● **Description of the task**: Reproduce the first line of the entries that follow and each later line, word for word, ending with the one containing "The size of the piece".

● **Task input**:
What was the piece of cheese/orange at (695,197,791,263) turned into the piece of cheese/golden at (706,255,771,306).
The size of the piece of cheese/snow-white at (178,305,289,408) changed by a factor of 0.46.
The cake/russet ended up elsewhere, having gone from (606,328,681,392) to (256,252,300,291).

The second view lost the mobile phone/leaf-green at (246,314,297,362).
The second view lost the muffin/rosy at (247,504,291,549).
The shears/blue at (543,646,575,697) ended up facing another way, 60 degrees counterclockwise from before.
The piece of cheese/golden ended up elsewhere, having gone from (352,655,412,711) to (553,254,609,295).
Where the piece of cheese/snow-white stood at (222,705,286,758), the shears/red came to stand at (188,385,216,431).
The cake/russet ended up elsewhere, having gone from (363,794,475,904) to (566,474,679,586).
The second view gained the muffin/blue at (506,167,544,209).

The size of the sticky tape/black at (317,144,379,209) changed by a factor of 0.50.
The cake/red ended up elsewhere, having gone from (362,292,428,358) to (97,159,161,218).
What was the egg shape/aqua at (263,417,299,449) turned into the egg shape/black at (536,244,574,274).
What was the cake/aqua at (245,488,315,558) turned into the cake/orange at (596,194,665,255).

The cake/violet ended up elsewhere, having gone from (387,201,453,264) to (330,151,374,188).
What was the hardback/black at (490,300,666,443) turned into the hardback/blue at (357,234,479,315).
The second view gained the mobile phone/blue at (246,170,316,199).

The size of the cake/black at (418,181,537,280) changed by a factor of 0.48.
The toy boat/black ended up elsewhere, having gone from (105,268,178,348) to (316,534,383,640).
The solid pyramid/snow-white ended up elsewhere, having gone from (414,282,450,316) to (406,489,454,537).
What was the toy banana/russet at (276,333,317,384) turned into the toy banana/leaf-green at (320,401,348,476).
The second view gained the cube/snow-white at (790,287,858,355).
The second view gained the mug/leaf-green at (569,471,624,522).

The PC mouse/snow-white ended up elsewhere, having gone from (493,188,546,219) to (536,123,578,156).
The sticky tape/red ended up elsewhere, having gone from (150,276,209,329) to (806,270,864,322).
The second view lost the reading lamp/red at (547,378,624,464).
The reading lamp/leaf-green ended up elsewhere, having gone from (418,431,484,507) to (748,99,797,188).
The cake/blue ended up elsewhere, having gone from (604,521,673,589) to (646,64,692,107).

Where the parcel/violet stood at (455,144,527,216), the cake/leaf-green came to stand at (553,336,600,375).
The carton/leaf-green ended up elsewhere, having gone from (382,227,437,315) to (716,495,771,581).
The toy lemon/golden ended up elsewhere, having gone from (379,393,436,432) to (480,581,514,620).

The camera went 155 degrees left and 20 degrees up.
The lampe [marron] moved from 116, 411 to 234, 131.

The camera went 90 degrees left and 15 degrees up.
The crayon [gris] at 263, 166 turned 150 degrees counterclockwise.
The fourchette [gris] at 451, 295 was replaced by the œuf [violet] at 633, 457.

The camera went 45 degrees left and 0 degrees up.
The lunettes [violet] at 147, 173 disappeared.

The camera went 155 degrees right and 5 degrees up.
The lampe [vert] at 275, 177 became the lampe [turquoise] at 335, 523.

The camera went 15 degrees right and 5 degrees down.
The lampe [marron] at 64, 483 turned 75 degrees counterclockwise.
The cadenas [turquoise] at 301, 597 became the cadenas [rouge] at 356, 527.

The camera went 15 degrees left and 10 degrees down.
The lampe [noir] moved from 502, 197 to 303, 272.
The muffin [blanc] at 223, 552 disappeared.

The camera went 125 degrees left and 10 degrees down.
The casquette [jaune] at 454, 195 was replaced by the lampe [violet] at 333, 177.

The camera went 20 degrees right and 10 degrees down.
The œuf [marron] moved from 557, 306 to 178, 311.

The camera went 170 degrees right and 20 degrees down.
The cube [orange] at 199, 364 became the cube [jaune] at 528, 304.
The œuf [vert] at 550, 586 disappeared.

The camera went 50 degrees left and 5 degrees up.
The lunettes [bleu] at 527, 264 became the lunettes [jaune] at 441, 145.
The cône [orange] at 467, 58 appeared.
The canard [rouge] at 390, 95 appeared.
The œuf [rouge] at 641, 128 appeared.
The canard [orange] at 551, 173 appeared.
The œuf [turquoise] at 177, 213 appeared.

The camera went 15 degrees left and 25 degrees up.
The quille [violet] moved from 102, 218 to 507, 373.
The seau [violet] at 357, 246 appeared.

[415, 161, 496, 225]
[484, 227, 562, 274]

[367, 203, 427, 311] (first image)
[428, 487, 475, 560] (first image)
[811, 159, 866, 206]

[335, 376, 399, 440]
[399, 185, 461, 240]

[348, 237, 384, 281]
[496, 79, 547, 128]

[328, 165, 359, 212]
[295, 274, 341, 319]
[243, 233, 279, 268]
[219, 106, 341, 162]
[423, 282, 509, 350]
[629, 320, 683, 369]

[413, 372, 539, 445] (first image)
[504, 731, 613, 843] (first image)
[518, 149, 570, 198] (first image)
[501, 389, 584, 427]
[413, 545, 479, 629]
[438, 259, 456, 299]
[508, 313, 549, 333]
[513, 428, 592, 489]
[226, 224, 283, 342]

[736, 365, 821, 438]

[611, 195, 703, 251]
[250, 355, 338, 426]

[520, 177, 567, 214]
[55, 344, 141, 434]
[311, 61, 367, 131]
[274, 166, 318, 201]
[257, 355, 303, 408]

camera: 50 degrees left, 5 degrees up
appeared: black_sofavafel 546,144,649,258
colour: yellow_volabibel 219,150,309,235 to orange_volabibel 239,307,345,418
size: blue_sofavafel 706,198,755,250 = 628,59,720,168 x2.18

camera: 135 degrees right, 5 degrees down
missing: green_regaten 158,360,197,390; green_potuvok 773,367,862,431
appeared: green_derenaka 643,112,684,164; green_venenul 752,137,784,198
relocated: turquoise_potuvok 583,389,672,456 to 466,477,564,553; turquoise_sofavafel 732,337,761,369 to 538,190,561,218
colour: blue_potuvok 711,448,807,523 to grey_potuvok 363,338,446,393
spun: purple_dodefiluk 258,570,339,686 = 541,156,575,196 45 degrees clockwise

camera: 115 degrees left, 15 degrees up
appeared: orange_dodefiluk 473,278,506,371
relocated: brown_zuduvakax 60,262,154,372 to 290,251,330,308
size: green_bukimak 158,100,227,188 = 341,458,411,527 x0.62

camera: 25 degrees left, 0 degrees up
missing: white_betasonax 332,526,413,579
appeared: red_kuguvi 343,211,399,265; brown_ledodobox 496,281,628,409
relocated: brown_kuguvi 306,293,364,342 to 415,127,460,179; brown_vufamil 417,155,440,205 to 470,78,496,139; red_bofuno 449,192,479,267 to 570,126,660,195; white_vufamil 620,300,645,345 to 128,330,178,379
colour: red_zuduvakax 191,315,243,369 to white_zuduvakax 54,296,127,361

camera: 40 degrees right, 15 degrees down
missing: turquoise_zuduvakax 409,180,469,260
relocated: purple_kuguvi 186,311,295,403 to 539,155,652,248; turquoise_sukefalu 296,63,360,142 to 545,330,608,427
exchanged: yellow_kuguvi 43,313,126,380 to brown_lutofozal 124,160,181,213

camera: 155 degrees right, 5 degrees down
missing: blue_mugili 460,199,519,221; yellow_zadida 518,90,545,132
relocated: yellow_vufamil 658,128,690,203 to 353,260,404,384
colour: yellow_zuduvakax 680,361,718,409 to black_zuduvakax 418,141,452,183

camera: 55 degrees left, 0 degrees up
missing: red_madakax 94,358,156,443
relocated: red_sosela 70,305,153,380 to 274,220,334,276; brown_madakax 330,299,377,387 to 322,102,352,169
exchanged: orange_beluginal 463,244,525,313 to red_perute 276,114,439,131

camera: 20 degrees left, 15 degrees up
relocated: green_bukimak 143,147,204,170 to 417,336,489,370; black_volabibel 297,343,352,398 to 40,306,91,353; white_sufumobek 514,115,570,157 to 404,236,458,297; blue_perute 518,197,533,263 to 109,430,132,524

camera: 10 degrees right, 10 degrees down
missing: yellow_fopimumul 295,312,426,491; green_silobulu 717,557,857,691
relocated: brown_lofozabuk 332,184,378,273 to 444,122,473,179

● **Exercise response**:
What was the piece of cheese/orange at (695,197,791,263) turned into the piece of cheese/golden at (706,255,771,306).
The size of the piece of cheese/snow-white at (178,305,289,408) changed by a factor of 0.46.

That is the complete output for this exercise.